::: SUPPLIED DATA

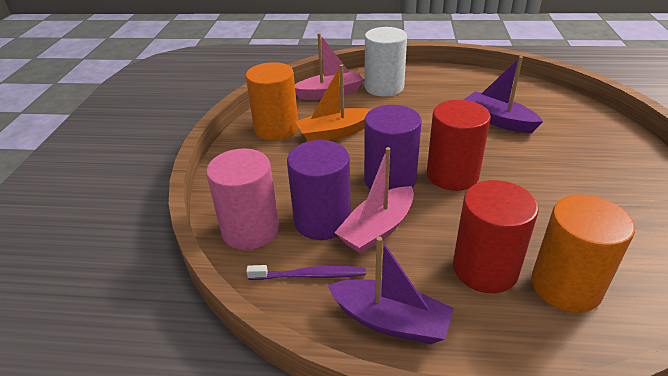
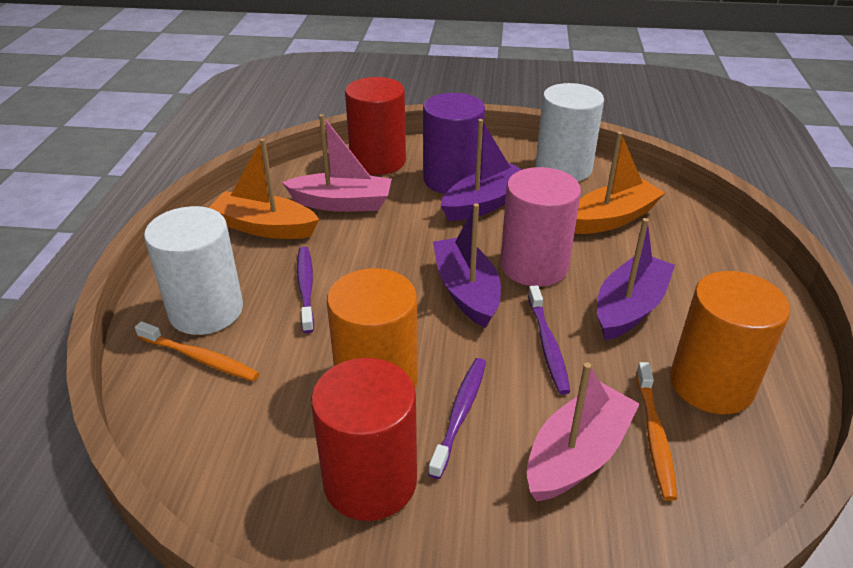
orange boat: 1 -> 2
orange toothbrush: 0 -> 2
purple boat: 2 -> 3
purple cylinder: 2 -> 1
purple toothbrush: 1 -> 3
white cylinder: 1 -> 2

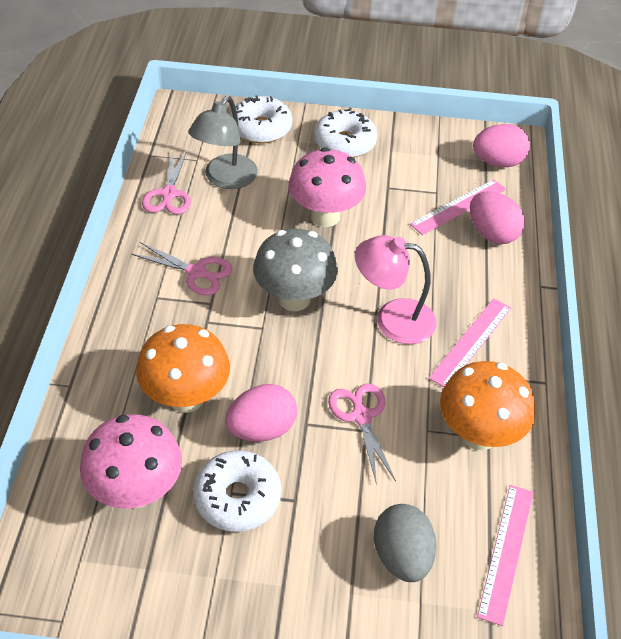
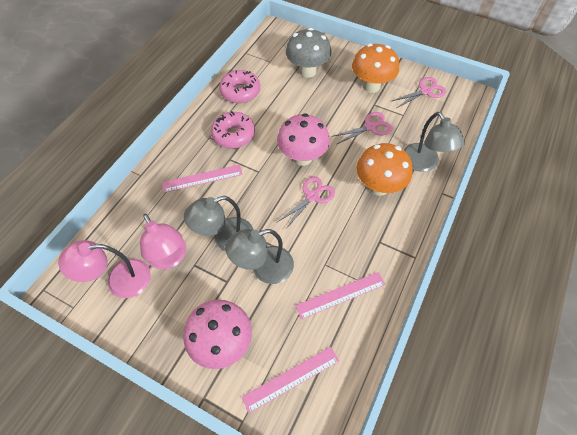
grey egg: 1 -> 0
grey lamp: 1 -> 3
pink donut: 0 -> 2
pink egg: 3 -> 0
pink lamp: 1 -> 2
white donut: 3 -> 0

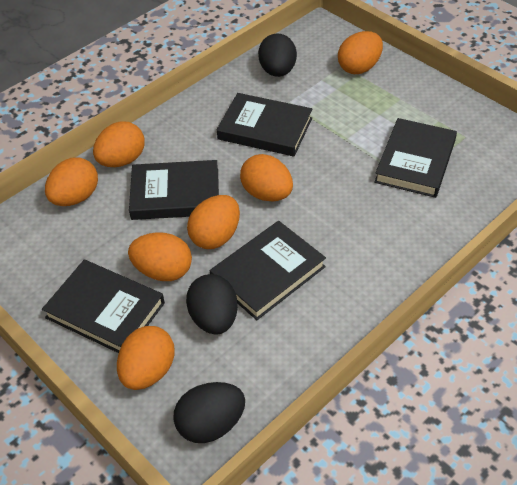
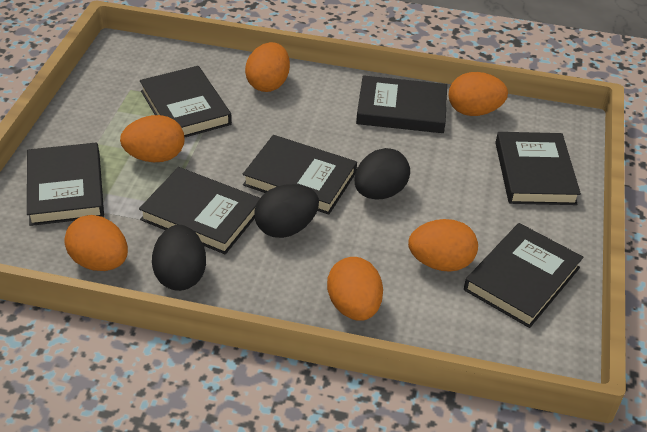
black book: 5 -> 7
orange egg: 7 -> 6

::::::
::: SUPPLIED DATA

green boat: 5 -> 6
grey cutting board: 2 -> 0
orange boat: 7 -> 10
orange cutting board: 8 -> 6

::::::

> _EXERCISE GOAL_: Search the records for the string "toothbrush" and return every line in which it occurs.

> _WRITTEN RESPONSE_:
orange toothbrush: 0 -> 2
purple toothbrush: 1 -> 3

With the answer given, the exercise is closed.